Data for this exercise -
^^^^^^^^^^^^^^^^

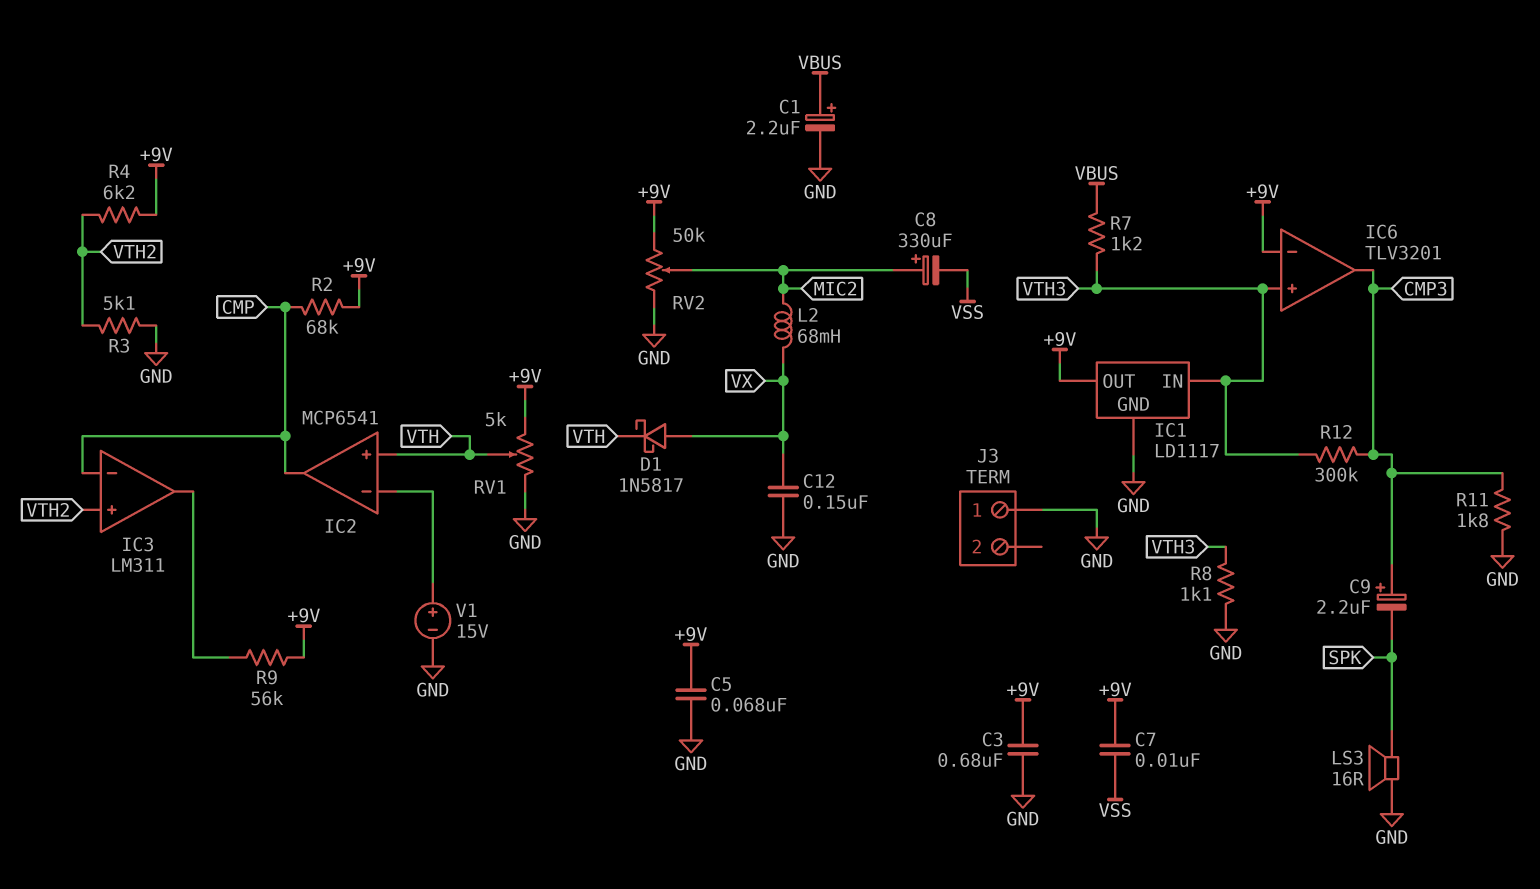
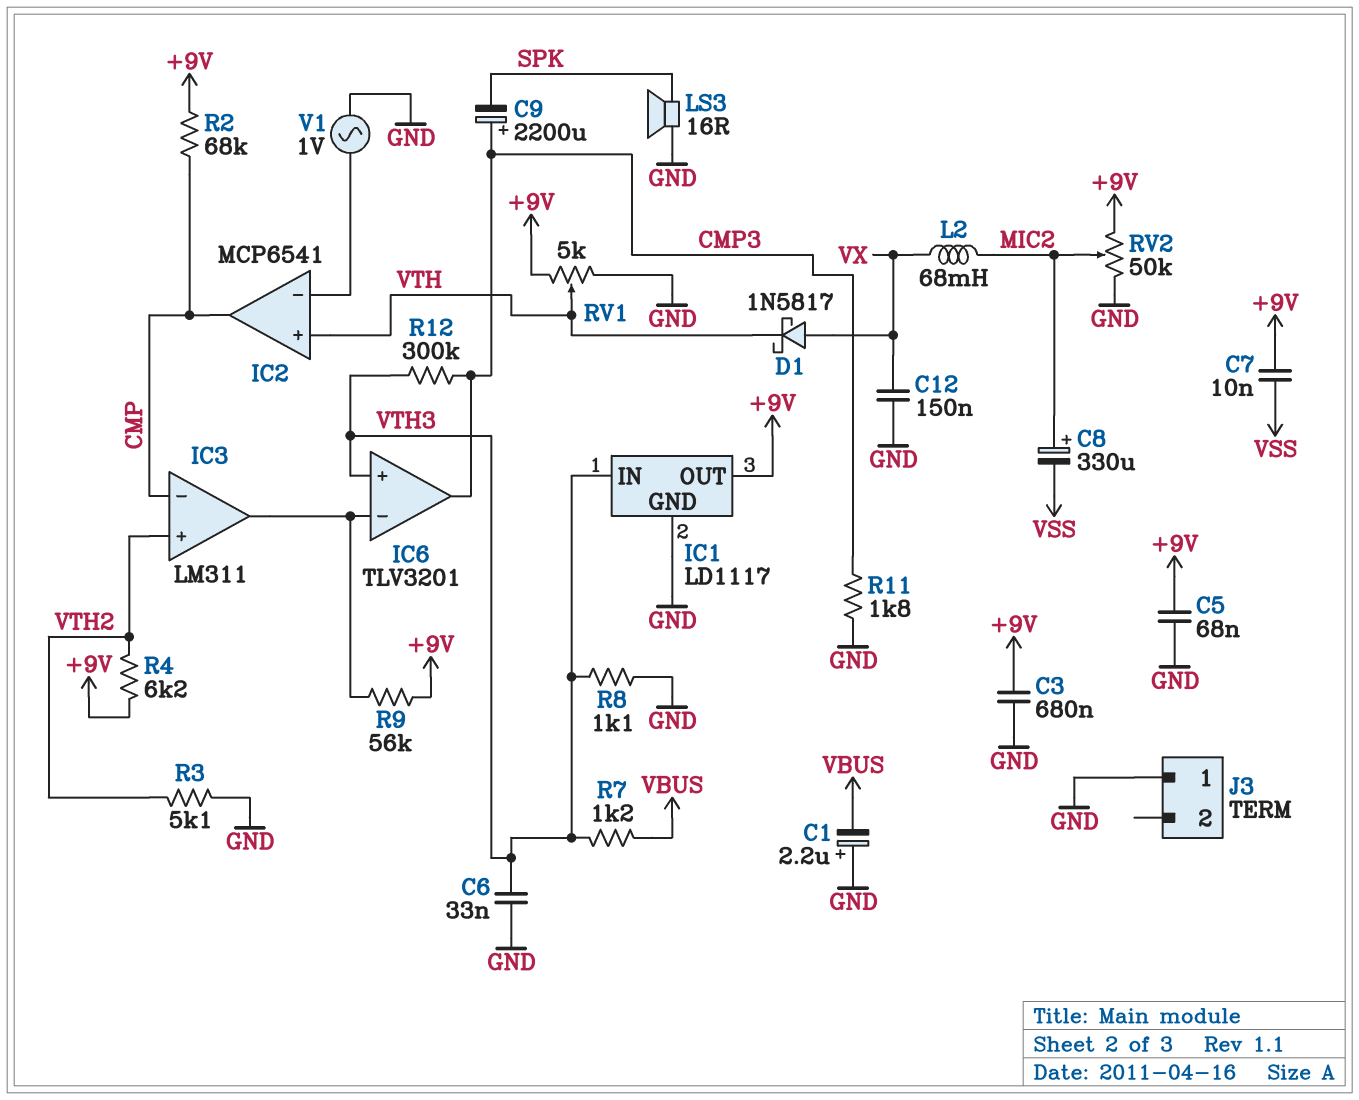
C1: 2.2uF (plus VBUS, minus GND) -> 2.2uF (plus GND, minus VBUS)
C6: none -> 33nF (GND, VTH3)
C9: 2.2uF (plus CMP3, minus SPK) -> 2200uF (plus CMP3, minus SPK)
IC6 pin in-: +9V -> IC3/out
V1: 15V (plus IC2/in-, minus GND) -> AC 1V (GND, IC2/in-)

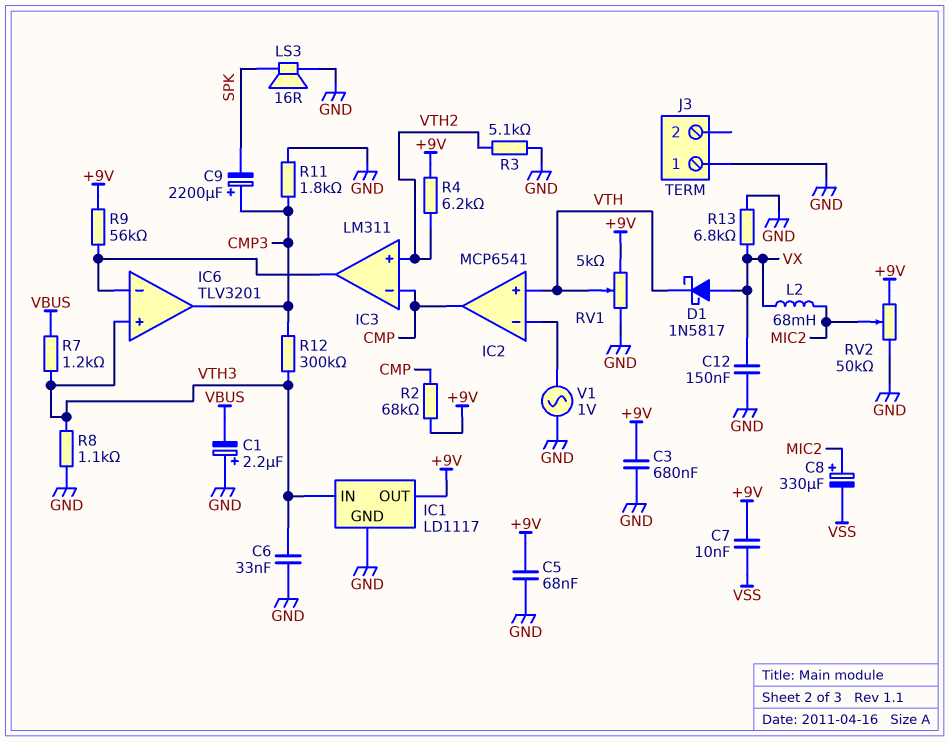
R13: none -> 6.8k (GND, VX)

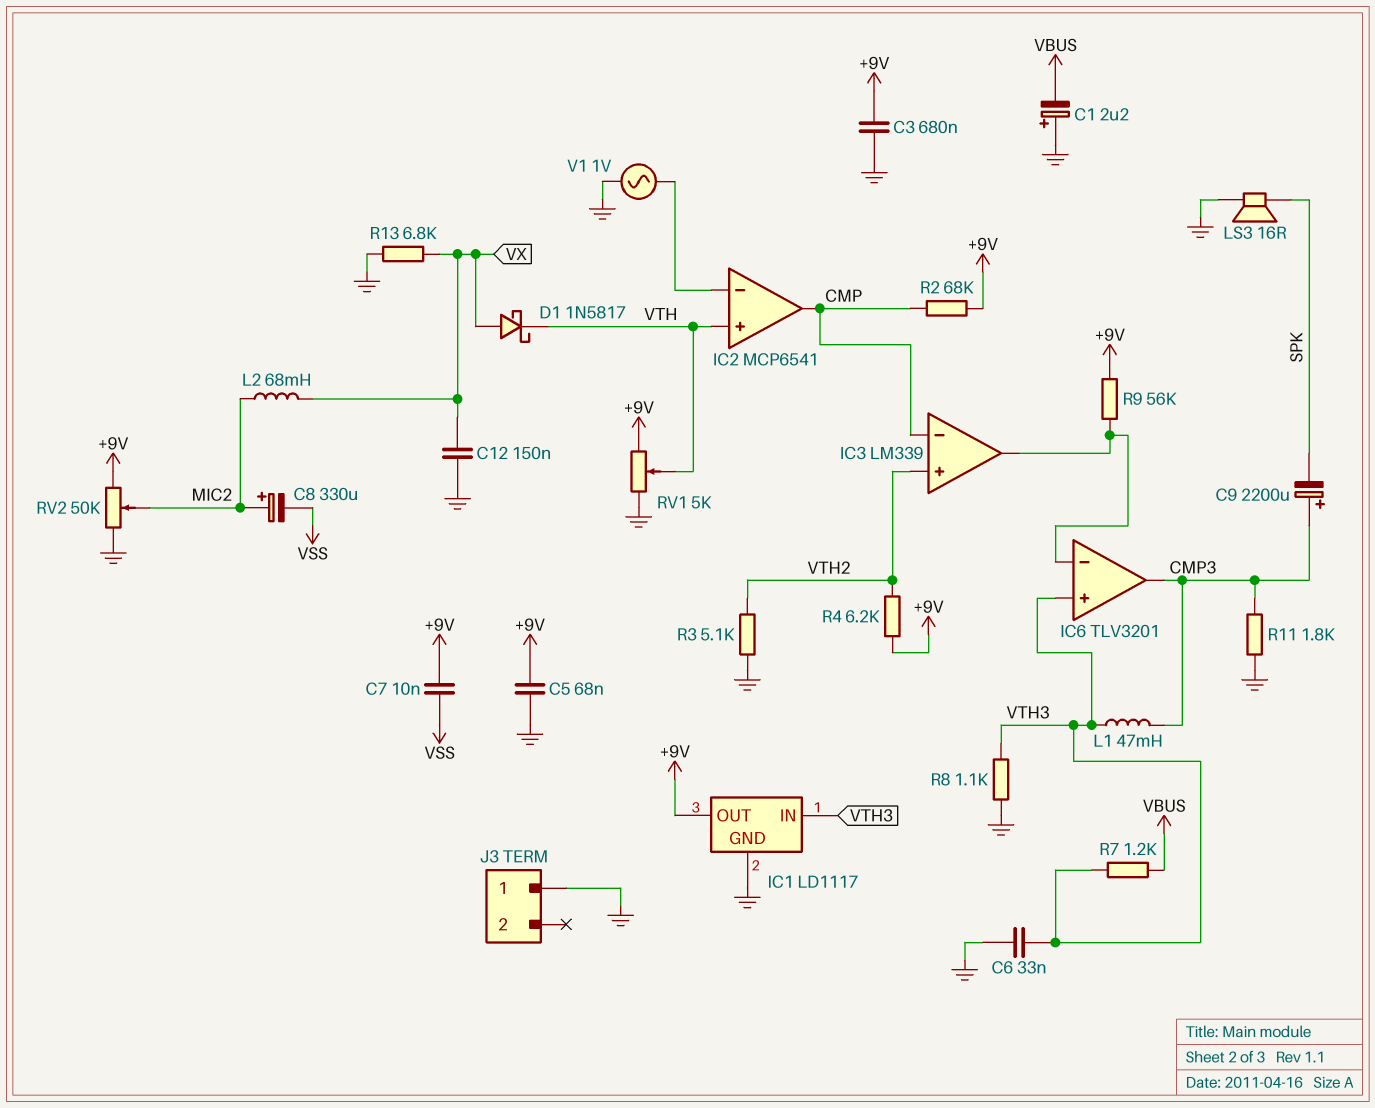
IC3: LM311 -> LM339
L1: none -> 47mH (CMP3, VTH3)
R12: 300k (CMP3, VTH3) -> none

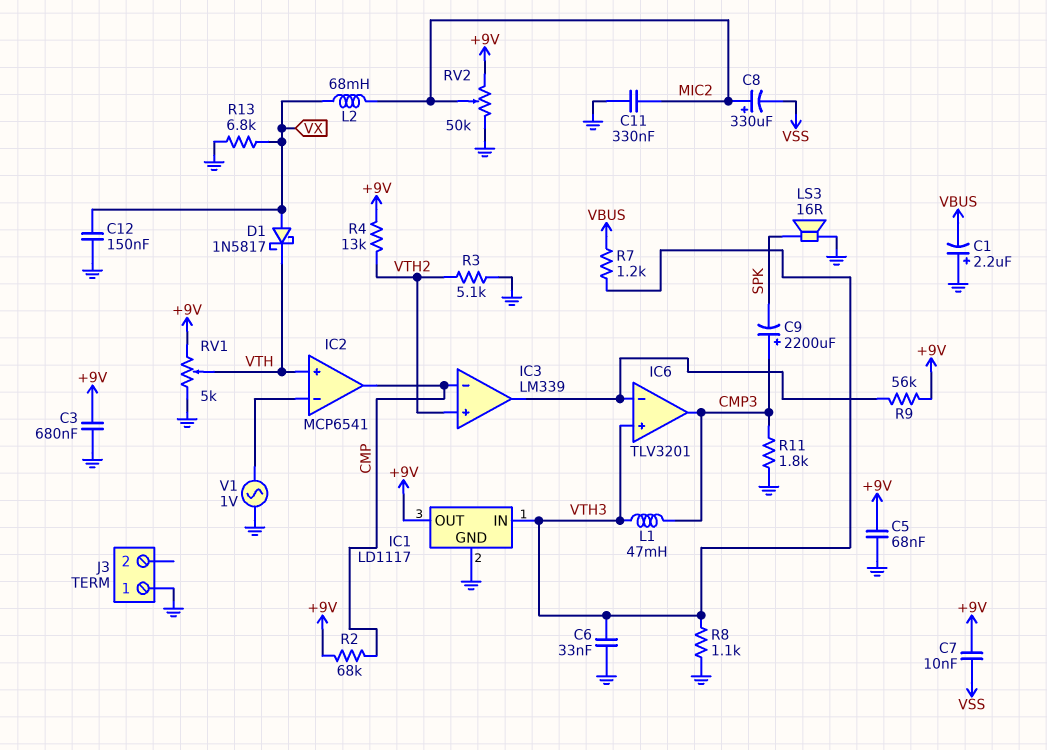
C11: none -> 330nF (GND, MIC2)
R4: 6.2k (+9V, VTH2) -> 13k (+9V, VTH2)

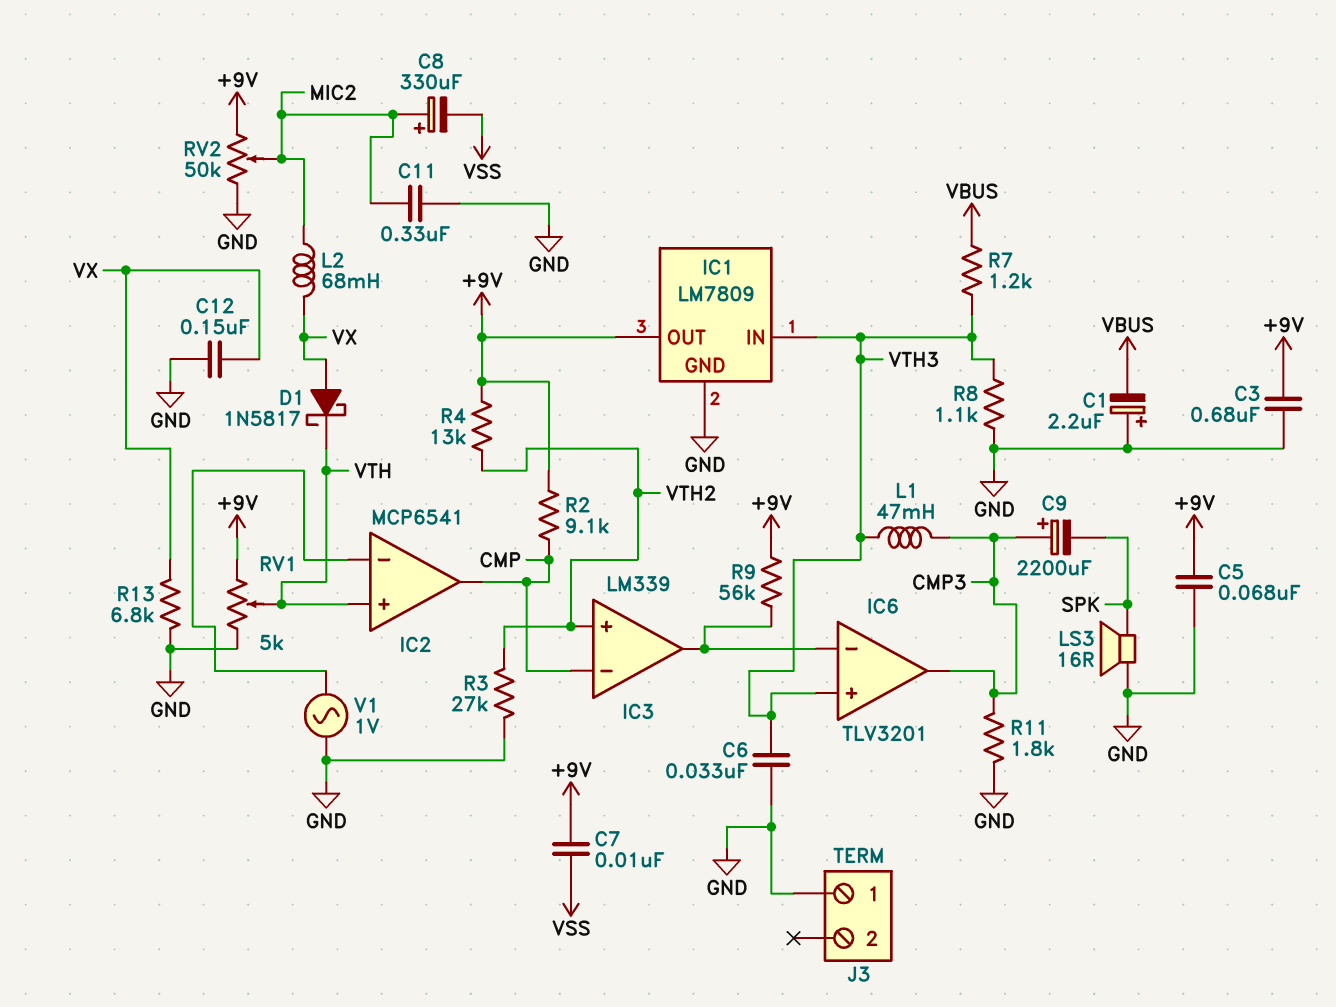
IC1: LD1117 -> LM7809
R2: 68k (+9V, CMP) -> 9.1k (+9V, CMP)
R3: 5.1k (GND, VTH2) -> 27k (GND, VTH2)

^^^^^^^^^^^^^^^^

Task item - Spot every line in the entries that includes the word "plus", and copy each one out.

Expected output -
C1: 2.2uF (plus VBUS, minus GND) -> 2.2uF (plus GND, minus VBUS)
C9: 2.2uF (plus CMP3, minus SPK) -> 2200uF (plus CMP3, minus SPK)
V1: 15V (plus IC2/in-, minus GND) -> AC 1V (GND, IC2/in-)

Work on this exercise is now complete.